[Records contained in a dataset]

::::::::::

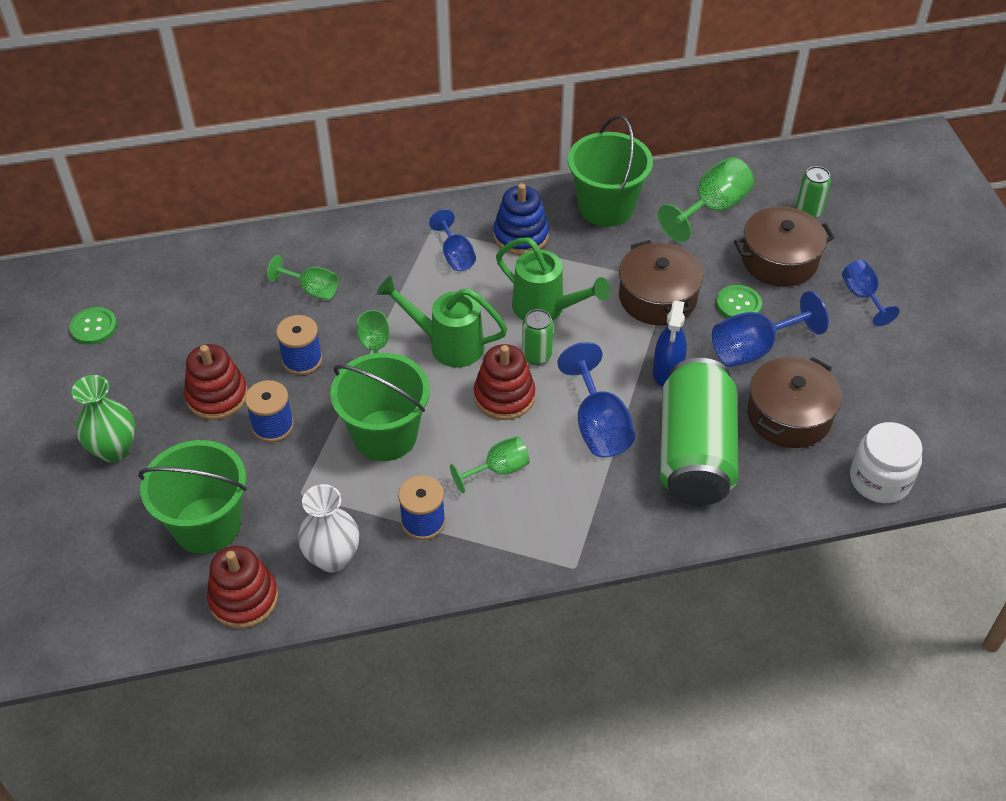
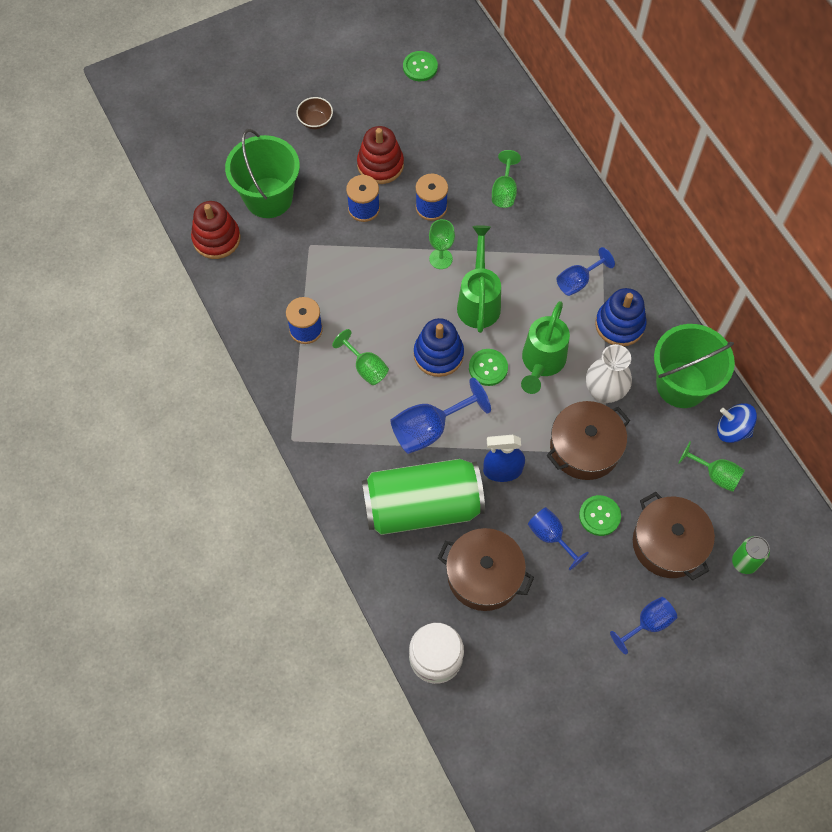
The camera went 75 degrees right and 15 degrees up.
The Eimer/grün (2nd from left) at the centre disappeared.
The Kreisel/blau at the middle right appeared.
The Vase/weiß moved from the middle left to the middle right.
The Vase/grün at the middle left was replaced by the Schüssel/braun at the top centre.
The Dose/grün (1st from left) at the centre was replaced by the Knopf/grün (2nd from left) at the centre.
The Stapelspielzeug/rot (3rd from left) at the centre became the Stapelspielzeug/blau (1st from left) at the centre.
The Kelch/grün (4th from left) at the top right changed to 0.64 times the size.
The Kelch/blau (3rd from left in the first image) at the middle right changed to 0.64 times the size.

::::::::::

**Exercise goal:** When the word "size" occurs in a line above, list that line.

**Expected answer:**
The Kelch/grün (4th from left) at the top right changed to 0.64 times the size.
The Kelch/blau (3rd from left in the first image) at the middle right changed to 0.64 times the size.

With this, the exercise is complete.